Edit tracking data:
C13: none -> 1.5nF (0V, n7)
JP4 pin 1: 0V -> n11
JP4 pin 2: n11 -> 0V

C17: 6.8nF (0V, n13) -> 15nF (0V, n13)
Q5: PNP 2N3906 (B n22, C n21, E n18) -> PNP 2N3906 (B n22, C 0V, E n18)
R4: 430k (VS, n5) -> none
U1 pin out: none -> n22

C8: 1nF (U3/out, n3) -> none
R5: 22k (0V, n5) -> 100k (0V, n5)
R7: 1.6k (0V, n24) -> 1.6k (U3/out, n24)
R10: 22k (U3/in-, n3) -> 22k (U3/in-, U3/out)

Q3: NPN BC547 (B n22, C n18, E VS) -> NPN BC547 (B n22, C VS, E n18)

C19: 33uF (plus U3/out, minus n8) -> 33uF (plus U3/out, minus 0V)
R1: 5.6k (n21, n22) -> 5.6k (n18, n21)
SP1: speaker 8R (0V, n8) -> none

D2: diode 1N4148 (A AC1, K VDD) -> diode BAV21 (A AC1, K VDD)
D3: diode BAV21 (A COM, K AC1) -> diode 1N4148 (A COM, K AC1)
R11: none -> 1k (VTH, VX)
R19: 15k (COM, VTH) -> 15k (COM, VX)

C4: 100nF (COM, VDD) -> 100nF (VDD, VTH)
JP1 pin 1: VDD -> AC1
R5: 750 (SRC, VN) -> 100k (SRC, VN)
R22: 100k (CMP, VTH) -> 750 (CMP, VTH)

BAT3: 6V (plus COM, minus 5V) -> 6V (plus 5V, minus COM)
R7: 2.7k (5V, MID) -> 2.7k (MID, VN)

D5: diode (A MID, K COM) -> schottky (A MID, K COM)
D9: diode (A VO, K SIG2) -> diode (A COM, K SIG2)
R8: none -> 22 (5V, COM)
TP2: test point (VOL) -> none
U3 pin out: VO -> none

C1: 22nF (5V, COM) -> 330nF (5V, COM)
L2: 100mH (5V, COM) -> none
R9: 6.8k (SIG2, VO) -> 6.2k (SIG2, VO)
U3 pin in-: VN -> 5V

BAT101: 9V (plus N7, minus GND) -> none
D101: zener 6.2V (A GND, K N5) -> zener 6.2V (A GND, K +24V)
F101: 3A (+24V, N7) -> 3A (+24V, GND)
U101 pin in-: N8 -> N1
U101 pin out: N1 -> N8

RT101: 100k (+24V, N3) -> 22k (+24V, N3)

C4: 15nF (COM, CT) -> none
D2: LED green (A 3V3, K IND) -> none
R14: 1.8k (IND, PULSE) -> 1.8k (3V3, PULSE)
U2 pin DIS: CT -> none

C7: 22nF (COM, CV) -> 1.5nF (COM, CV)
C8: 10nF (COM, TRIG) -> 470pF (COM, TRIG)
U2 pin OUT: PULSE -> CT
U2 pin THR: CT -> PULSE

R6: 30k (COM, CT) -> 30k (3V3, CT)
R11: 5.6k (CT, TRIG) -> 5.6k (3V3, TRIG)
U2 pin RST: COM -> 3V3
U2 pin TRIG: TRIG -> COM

Task description:
Say how many lines of the data above include the word "plus", and add nothing further.

Task output:
3